# GIVEN DATA

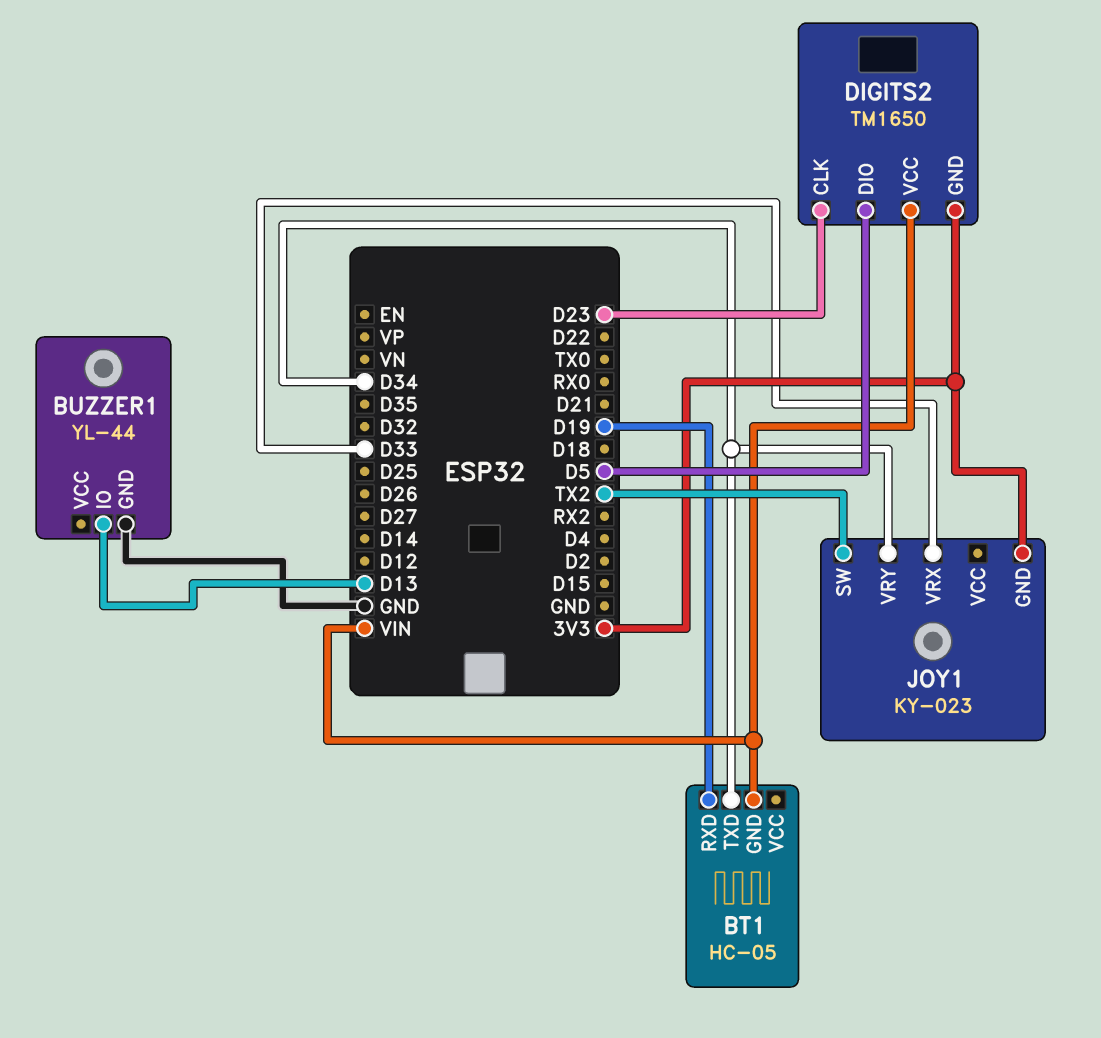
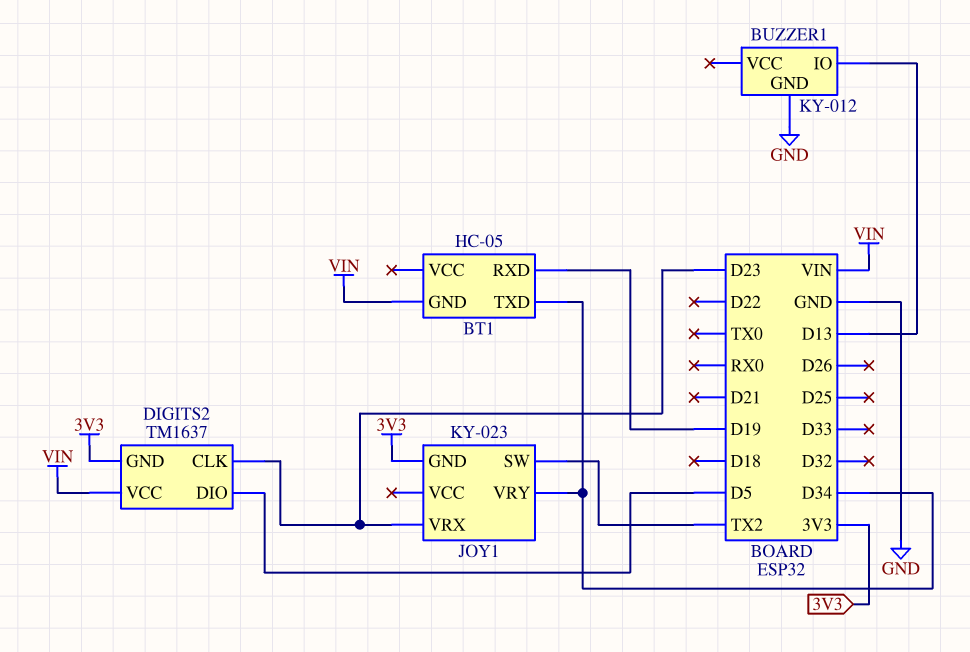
BUZZER1: YL-44 -> KY-012
DIGITS2: TM1650 -> TM1637
JOY1 pin VRX: D33 -> D23

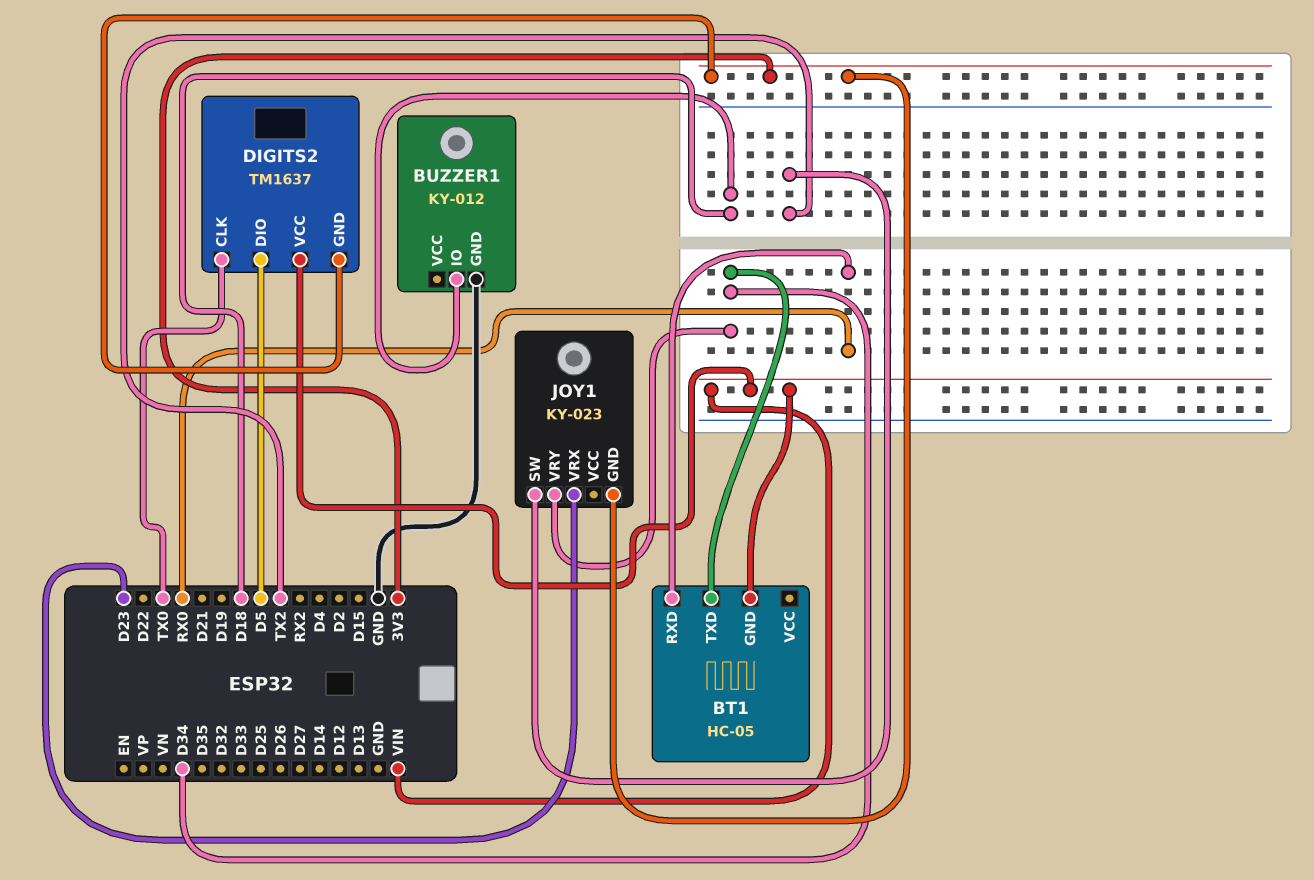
BT1 pin RXD: D19 -> RX0
BUZZER1 pin IO: D13 -> D18
DIGITS2 pin CLK: D23 -> TX0

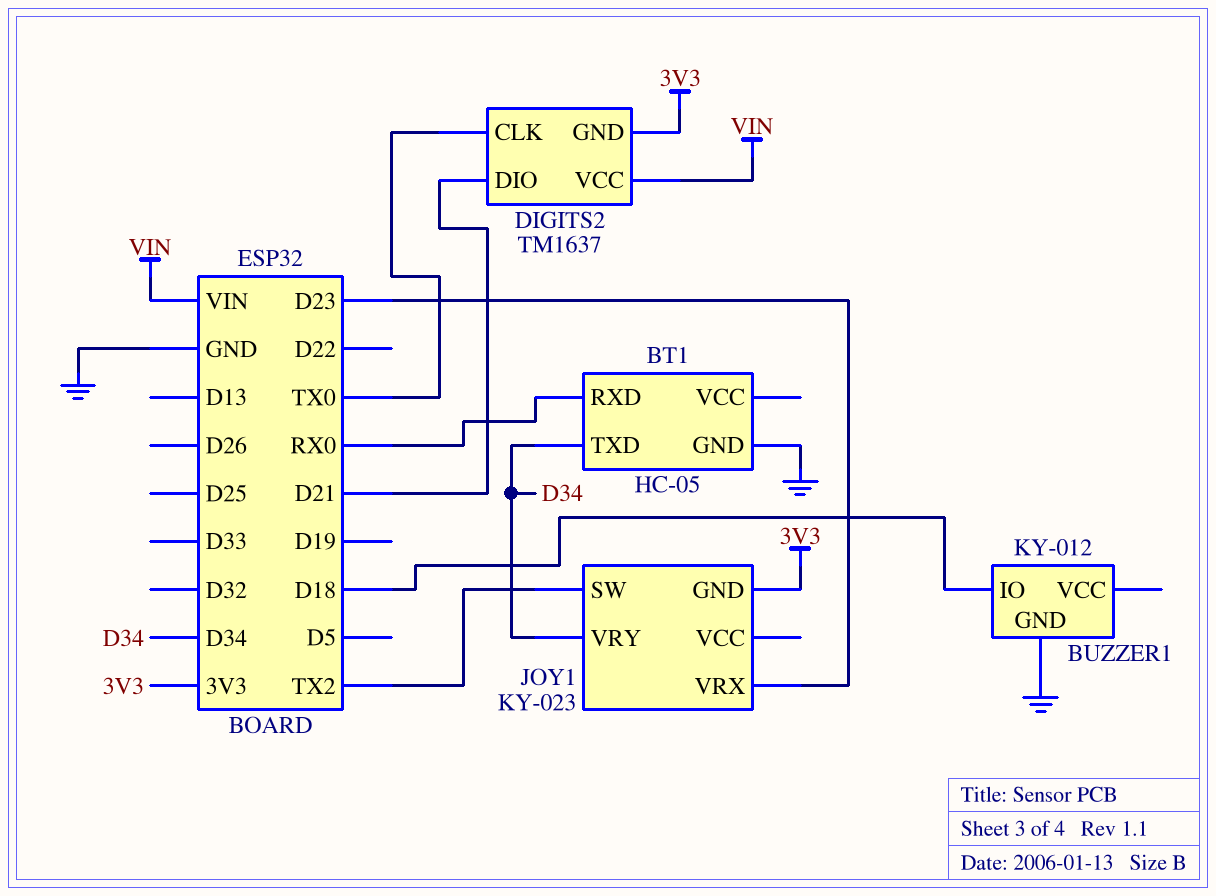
BT1 pin GND: VIN -> GND
DIGITS2 pin DIO: D5 -> D21

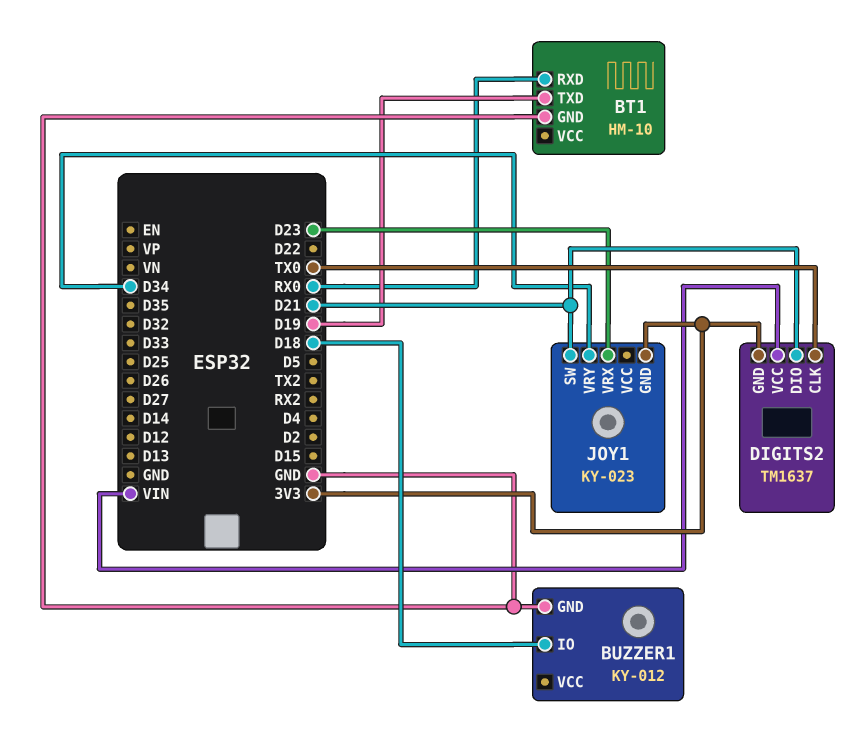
BT1: HC-05 -> HM-10
BT1 pin TXD: D34 -> D19
JOY1 pin SW: TX2 -> D21

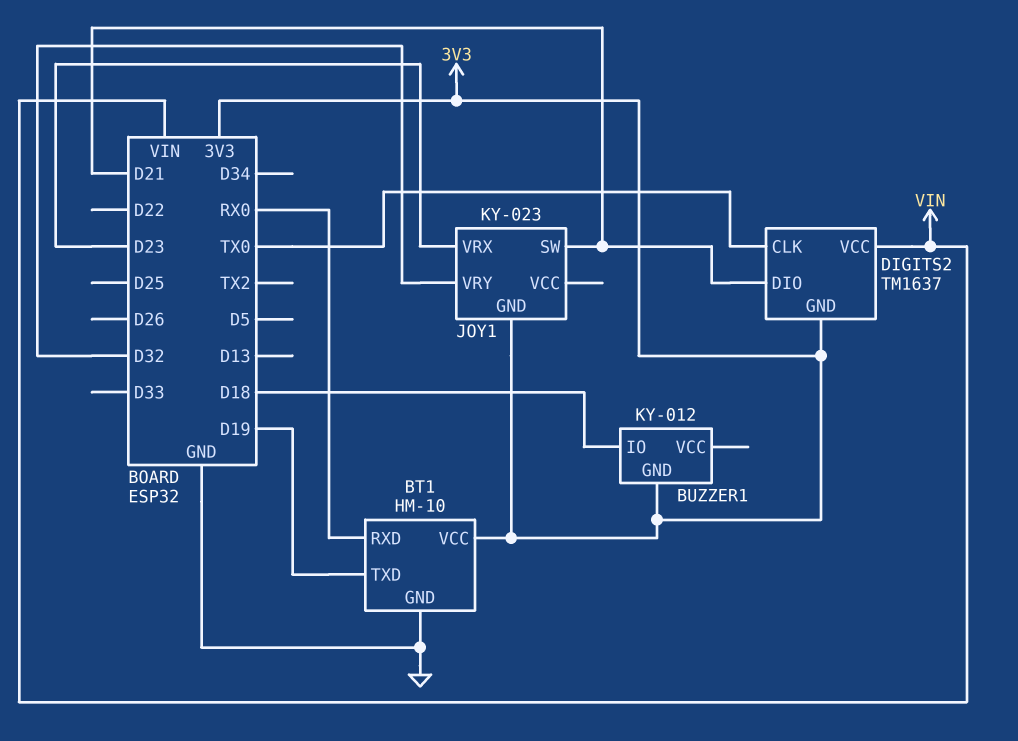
BT1 pin VCC: none -> 3V3
BUZZER1 pin GND: GND -> 3V3
JOY1 pin VRY: D34 -> D32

# TRY IT
Exactly the lines from the one that contains "JOY1 pin SW: TX2 -> D21" to the last line of the data, both included, should be set down, and no pictures should appear among them.

# SOLUTION
JOY1 pin SW: TX2 -> D21

BT1 pin VCC: none -> 3V3
BUZZER1 pin GND: GND -> 3V3
JOY1 pin VRY: D34 -> D32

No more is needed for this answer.